- _Supplied records_:
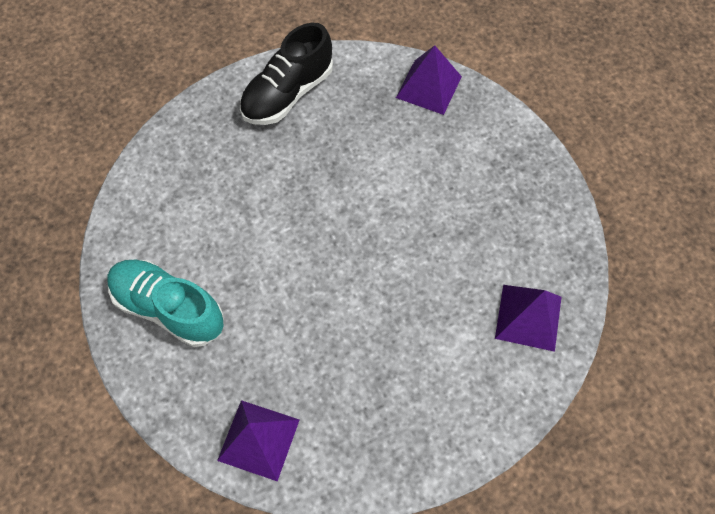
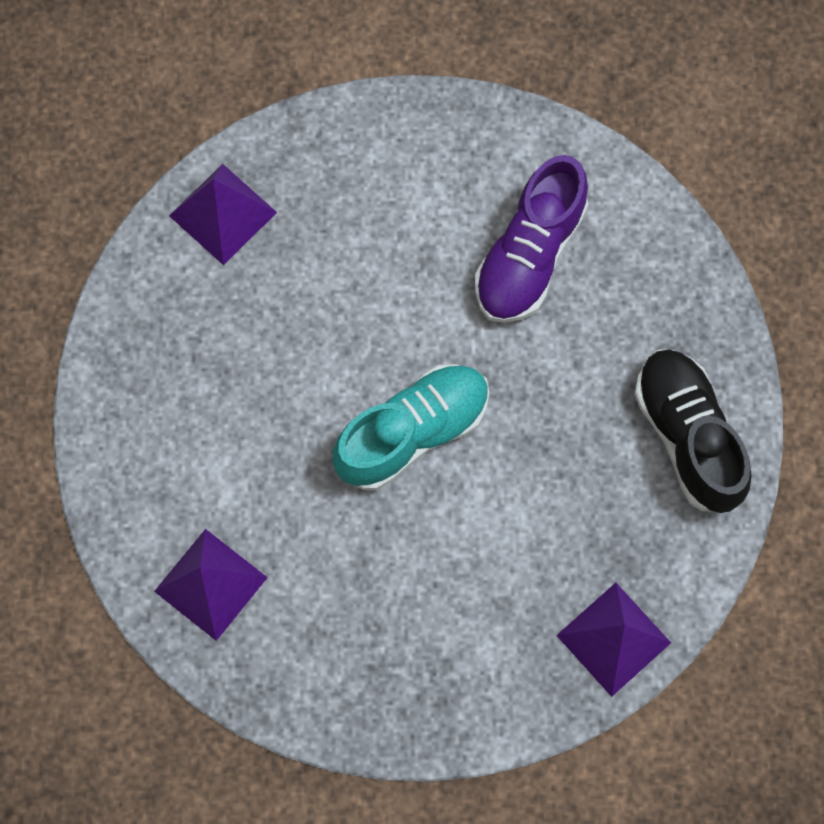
camera: 115 degrees right, 10 degrees up
(169, 308) = (428, 174): turquoise shoe -> turquoise shoe (412, 432)
(205, 221) = (529, 254): none -> purple shoe

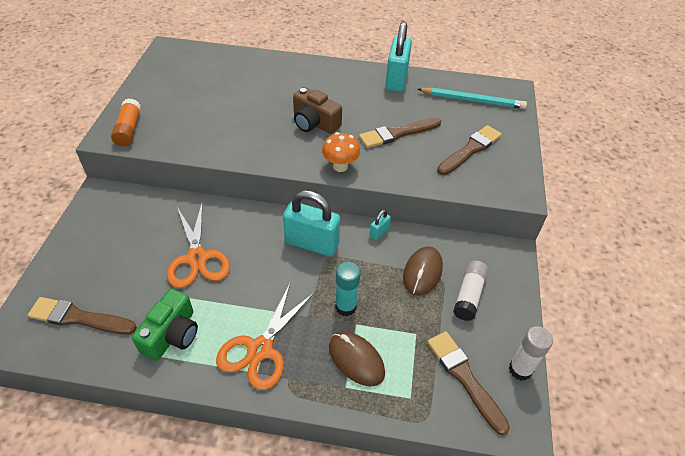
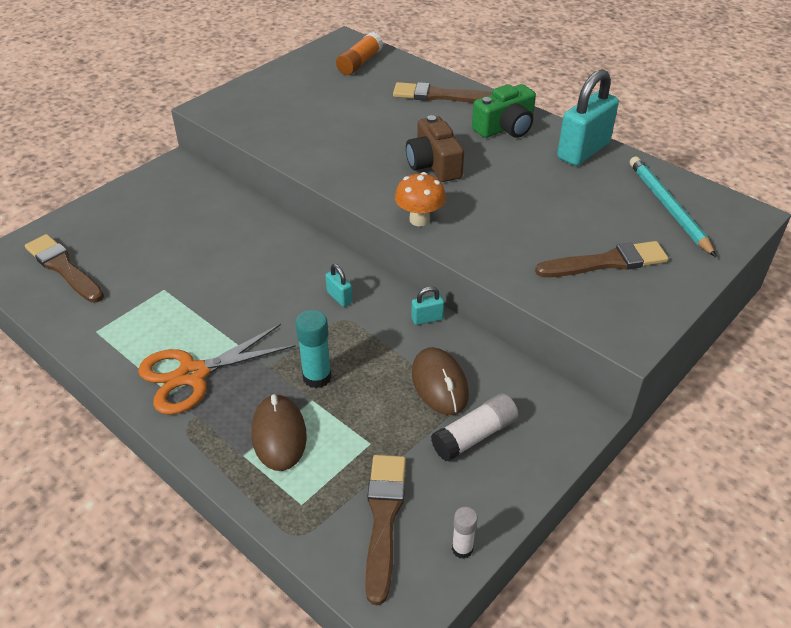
camera: 35 degrees right, 5 degrees down
(129, 129) = (234, 107): orange glue stick -> orange glue stick (360, 63)
(172, 334) = (126, 320): green camera -> green camera (505, 128)
(197, 258) = (210, 261): orange scissors -> none
(312, 243) = (339, 297): turquoise padlock -> turquoise padlock, size x0.44
(397, 134) = (525, 210): brown brush -> brown brush (439, 96)
(422, 272) = (439, 384): brown mouse -> brown mouse turned 75 degrees counterclockwise
(472, 100) = (668, 207): turquoise pencil -> turquoise pencil turned 150 degrees counterclockwise
(520, 369) = (462, 549): white glue stick -> white glue stick, size x0.63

- _What the task requires_: Could you give again, word for word, the line with "(397, 134) = (525, 210): brown" and all lines after it through the end of the data? Leave out everything else.

- _Your response_:
(397, 134) = (525, 210): brown brush -> brown brush (439, 96)
(422, 272) = (439, 384): brown mouse -> brown mouse turned 75 degrees counterclockwise
(472, 100) = (668, 207): turquoise pencil -> turquoise pencil turned 150 degrees counterclockwise
(520, 369) = (462, 549): white glue stick -> white glue stick, size x0.63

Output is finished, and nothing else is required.